**WHAT THE TASK ASKS:** An exact transcription of all the records below is required, without any images.

(Scene change data)
※
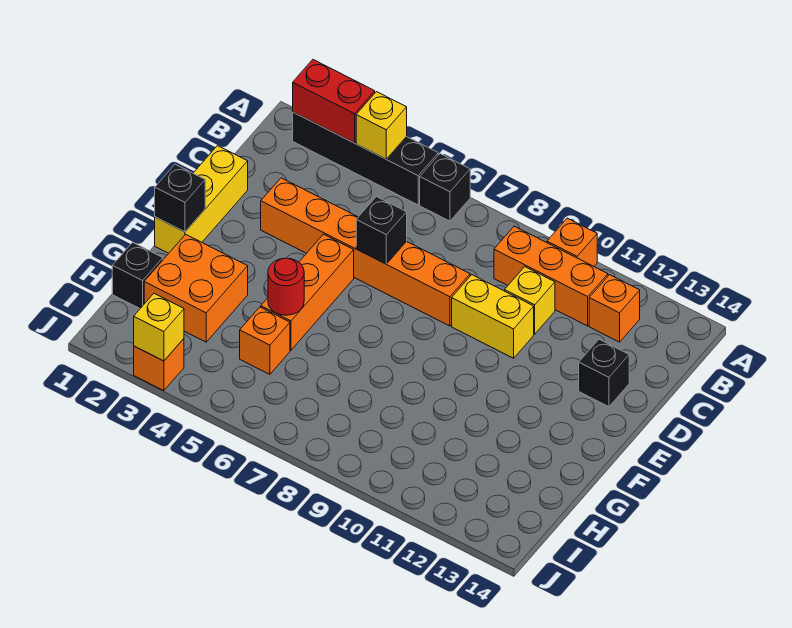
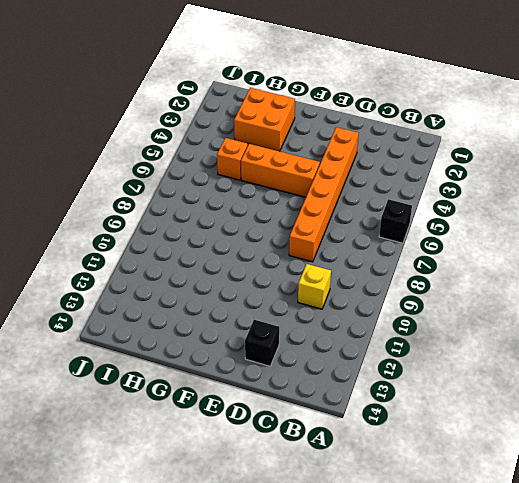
none -> black brick A2:A5 level 1
none -> orange brick A10 level 1
none -> orange brick B9:B11 level 1

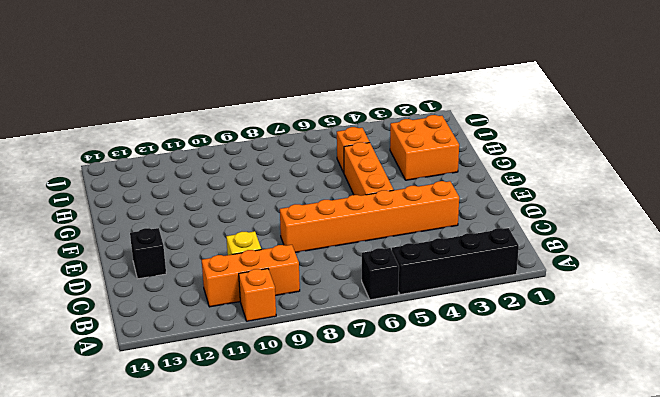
none -> orange brick B12 level 1
none -> yellow brick D1:F1 level 1
none -> yellow brick D9:D10 level 1

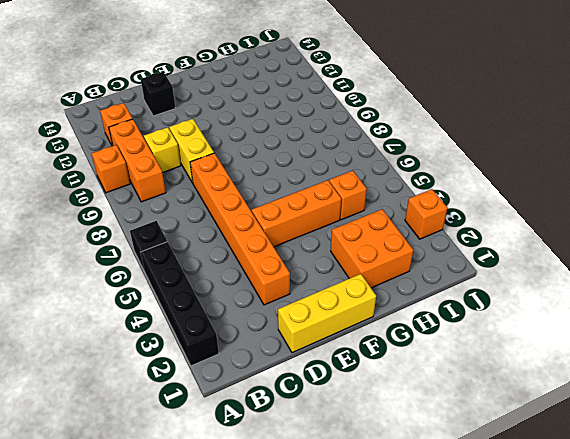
none -> black brick H1 level 1
none -> red brick A2:A3 level 2
none -> yellow brick A4 level 2

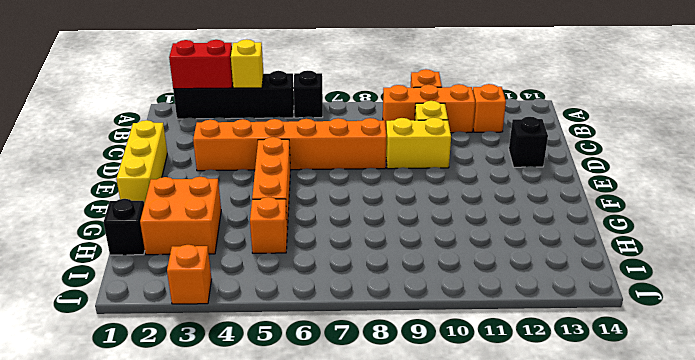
none -> black brick D6 level 2
none -> black brick F1 level 2
none -> red round brick G5 level 2

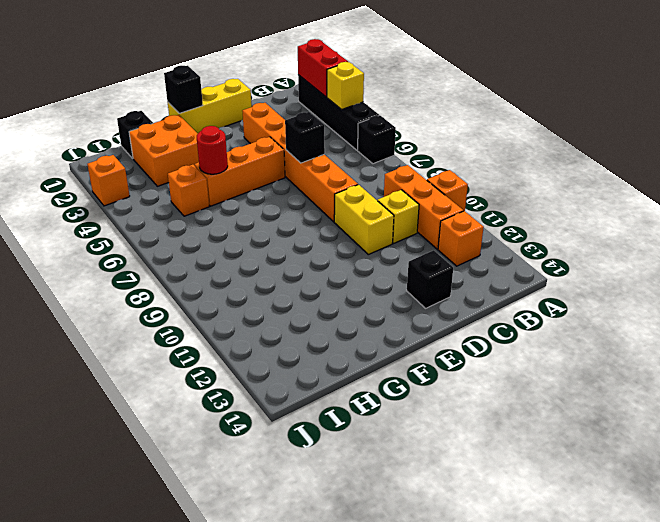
none -> yellow brick J3 level 2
※
**ANSWER FOR THE TASK:**
none -> black brick A2:A5 level 1
none -> orange brick A10 level 1
none -> orange brick B9:B11 level 1

none -> orange brick B12 level 1
none -> yellow brick D1:F1 level 1
none -> yellow brick D9:D10 level 1

none -> black brick H1 level 1
none -> red brick A2:A3 level 2
none -> yellow brick A4 level 2

none -> black brick D6 level 2
none -> black brick F1 level 2
none -> red round brick G5 level 2

none -> yellow brick J3 level 2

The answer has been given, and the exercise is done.